▸ **What needs to be done**
Print nothing but the lines below starting at the line that holds "(1215, 221) = (607, 137): purple" and ending at the line that holds "(1505, 549) = (853, 300): yellow", including both, each exactly as written.
━━━ Raw data ━━━
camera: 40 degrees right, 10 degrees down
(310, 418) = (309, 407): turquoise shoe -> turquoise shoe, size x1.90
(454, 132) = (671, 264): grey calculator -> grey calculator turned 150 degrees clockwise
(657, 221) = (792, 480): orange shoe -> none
━━━
━━━ Raw data ━━━
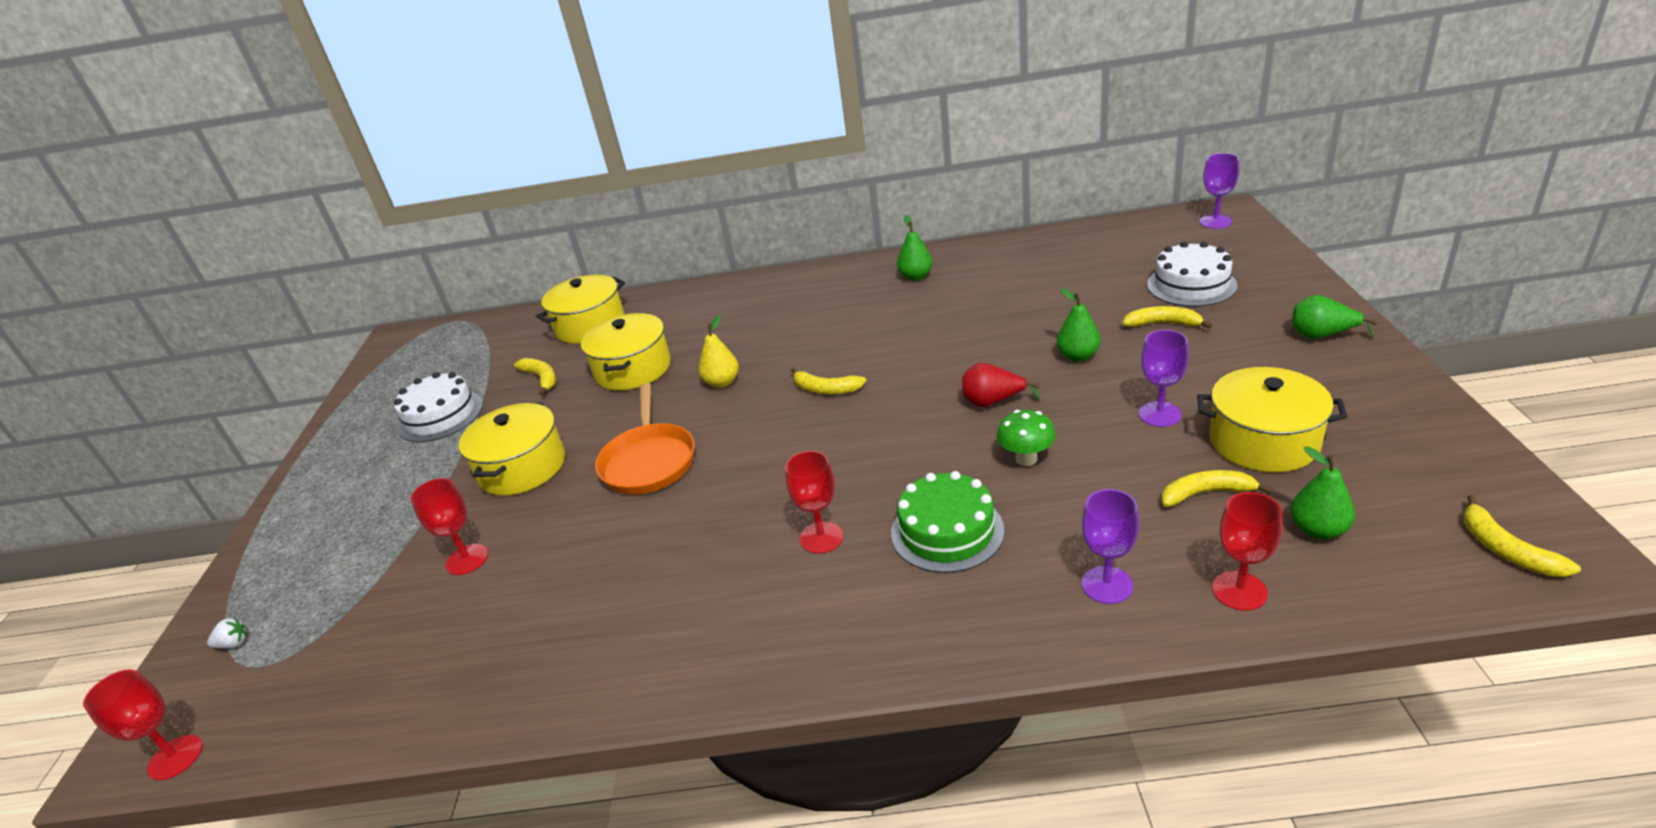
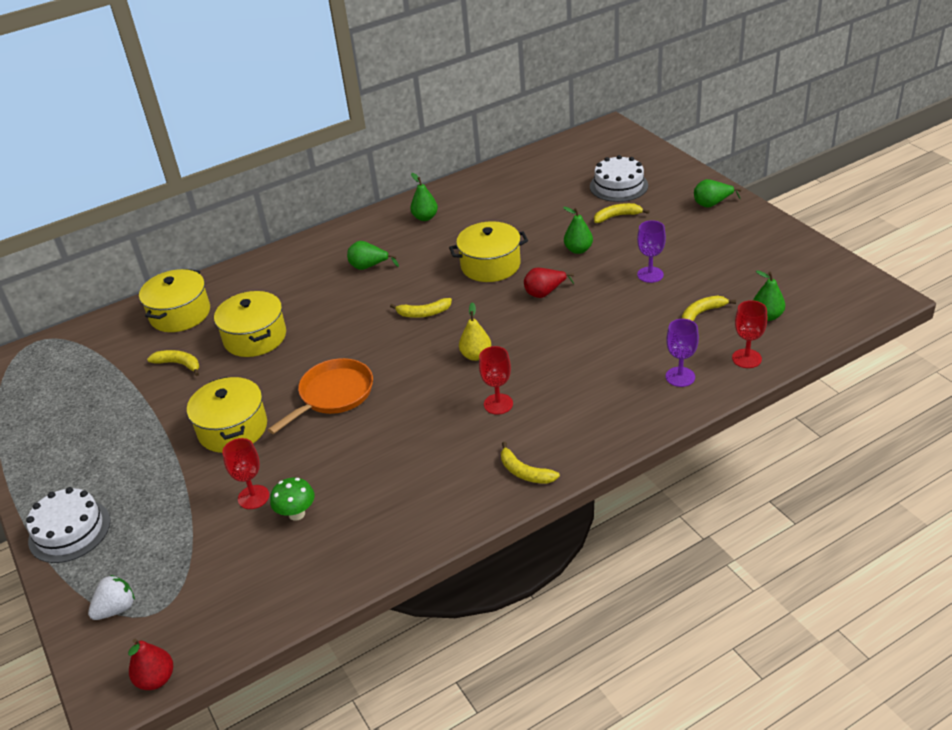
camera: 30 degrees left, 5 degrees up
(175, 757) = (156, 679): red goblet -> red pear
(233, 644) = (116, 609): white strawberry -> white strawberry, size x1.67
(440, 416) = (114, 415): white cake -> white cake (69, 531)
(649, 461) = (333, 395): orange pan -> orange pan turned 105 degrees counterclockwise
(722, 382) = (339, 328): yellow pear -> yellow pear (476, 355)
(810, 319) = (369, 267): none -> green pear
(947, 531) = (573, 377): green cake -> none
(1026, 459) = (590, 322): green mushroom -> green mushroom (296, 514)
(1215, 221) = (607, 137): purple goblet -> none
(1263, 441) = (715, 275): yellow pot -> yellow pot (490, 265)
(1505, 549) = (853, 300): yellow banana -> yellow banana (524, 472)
━━━
▸ **Exercise solution**
(1215, 221) = (607, 137): purple goblet -> none
(1263, 441) = (715, 275): yellow pot -> yellow pot (490, 265)
(1505, 549) = (853, 300): yellow banana -> yellow banana (524, 472)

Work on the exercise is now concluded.